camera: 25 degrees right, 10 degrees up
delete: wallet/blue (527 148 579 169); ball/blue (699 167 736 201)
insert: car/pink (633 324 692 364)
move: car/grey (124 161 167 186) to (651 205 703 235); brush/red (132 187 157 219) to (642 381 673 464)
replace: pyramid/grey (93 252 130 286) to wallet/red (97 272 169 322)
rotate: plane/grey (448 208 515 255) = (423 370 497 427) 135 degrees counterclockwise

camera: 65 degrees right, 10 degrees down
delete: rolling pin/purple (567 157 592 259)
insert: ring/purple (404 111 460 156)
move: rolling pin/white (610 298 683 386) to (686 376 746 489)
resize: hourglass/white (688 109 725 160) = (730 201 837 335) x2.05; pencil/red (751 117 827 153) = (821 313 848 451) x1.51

........

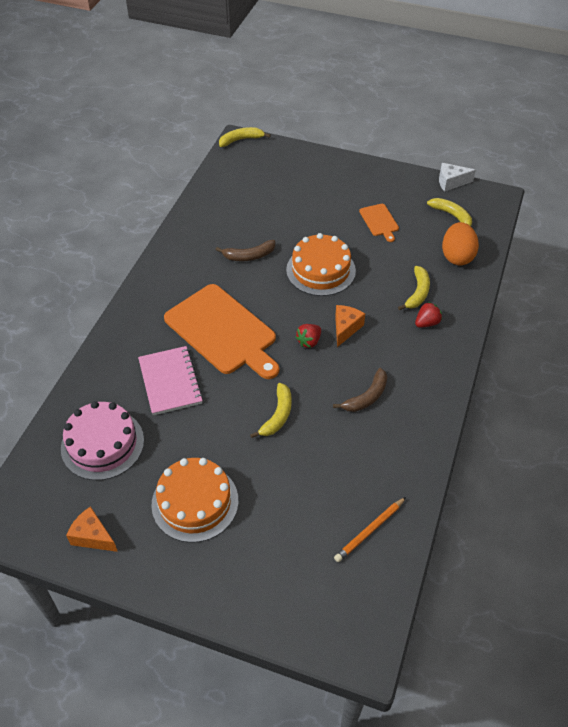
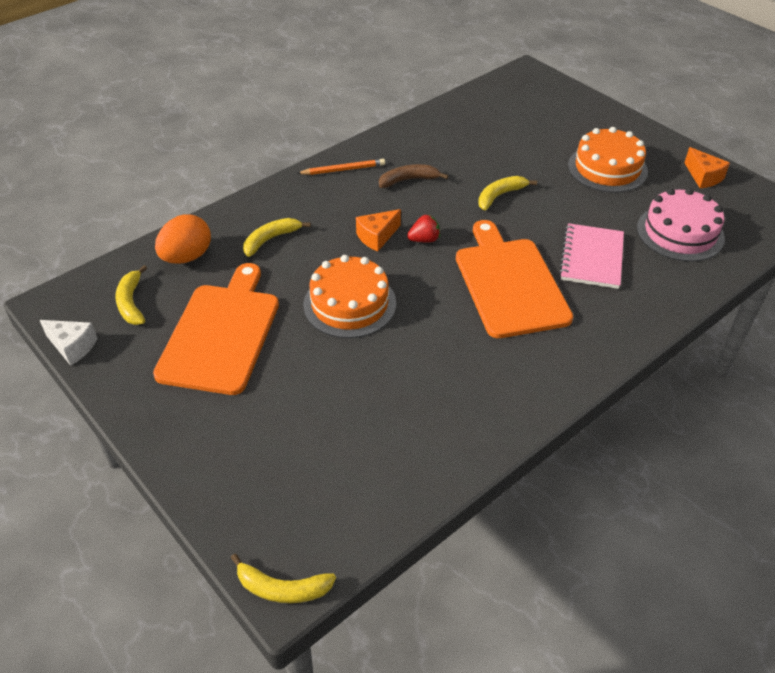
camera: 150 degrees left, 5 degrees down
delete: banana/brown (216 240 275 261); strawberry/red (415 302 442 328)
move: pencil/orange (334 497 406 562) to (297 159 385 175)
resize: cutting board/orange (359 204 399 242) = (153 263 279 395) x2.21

........

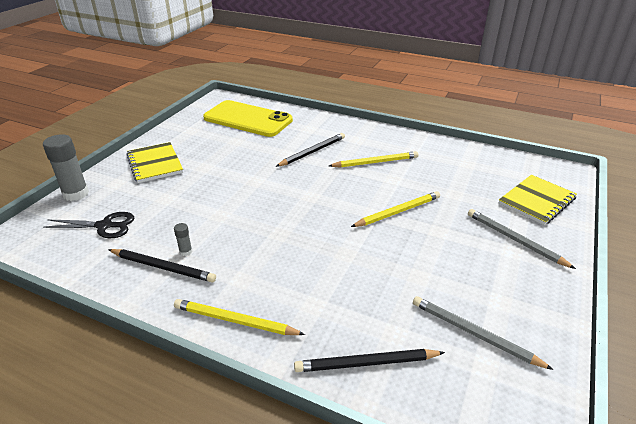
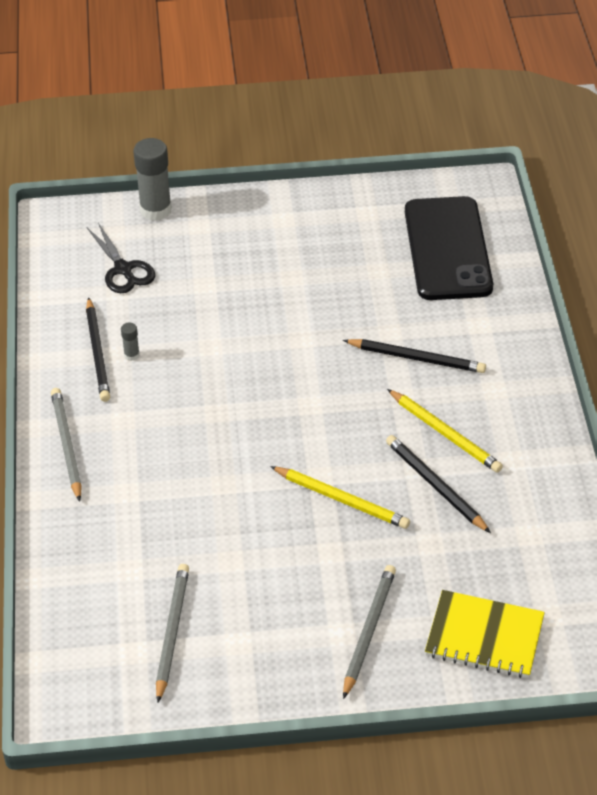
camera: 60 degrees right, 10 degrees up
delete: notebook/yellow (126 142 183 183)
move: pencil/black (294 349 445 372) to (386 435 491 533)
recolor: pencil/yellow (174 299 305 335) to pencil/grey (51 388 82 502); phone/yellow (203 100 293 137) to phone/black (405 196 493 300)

........

◆ Instructions to follow
Scan the records above for the word "wallet". Show each line in which it appears.

◆ Result for this task
delete: wallet/blue (527 148 579 169); ball/blue (699 167 736 201)
replace: pyramid/grey (93 252 130 286) to wallet/red (97 272 169 322)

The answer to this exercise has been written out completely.